■ **Input data**

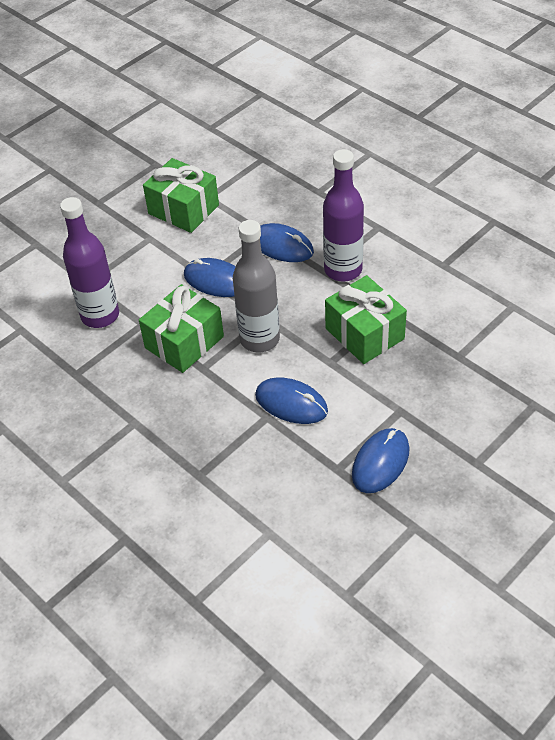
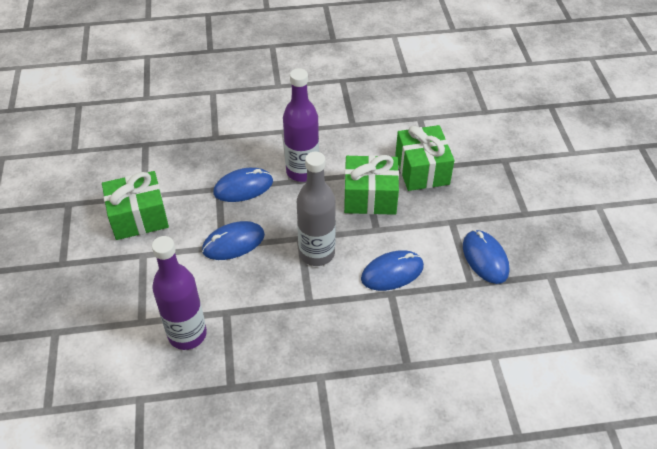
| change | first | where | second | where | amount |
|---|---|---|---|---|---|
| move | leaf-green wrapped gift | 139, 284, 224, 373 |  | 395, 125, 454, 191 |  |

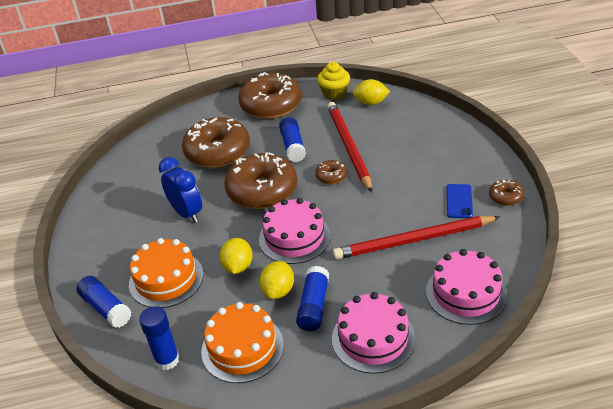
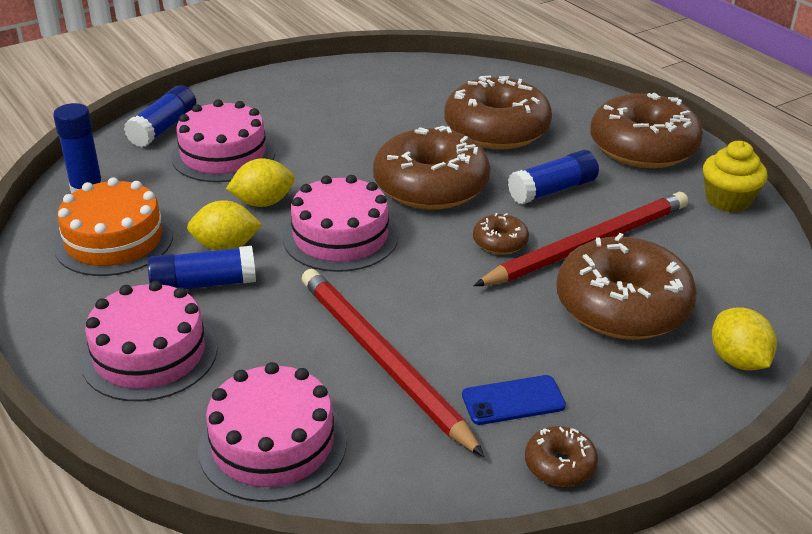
| change | first | where | second | where | amount |
|---|---|---|---|---|---|
| delete | blue alarm clock | 159, 157, 202, 223 |  |  |  |
| insert |  |  | russet donut | 556, 233, 697, 340 |  |
| move | bright yellow lemon | 353, 79, 390, 105 |  | 712, 307, 777, 371 |  |
| recolor | bright orange gateau | 129, 238, 204, 308 | rosy gateau | 171, 99, 275, 182 |  |

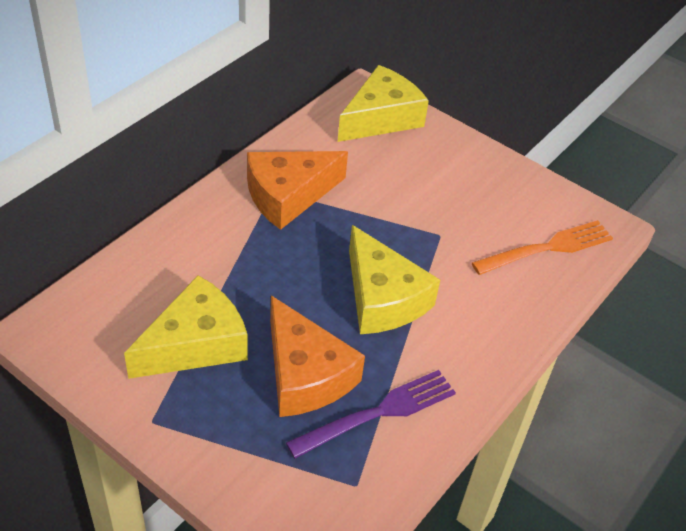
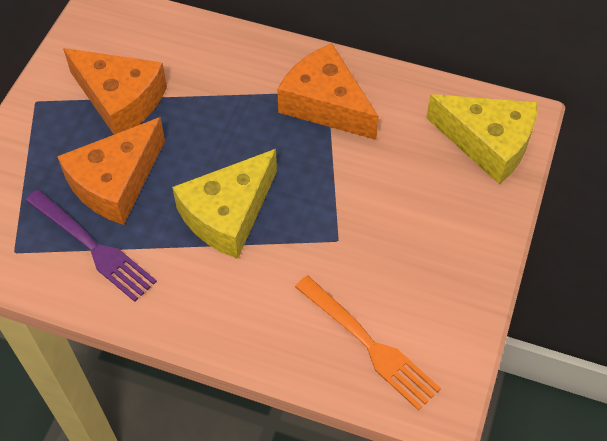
| change | first | where | second | where | amount |
|---|---|---|---|---|---|
| recolor | bright yellow piece of cheese | 124, 275, 248, 379 | bright orange piece of cheese | 63, 48, 167, 135 |  |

■ **What is needed**
Pull every line holding "bright" out of the records.

■ **Solution for this exercise**
| move | bright yellow lemon | 353, 79, 390, 105 |  | 712, 307, 777, 371 |  |
| recolor | bright orange gateau | 129, 238, 204, 308 | rosy gateau | 171, 99, 275, 182 |  |
| recolor | bright yellow piece of cheese | 124, 275, 248, 379 | bright orange piece of cheese | 63, 48, 167, 135 |  |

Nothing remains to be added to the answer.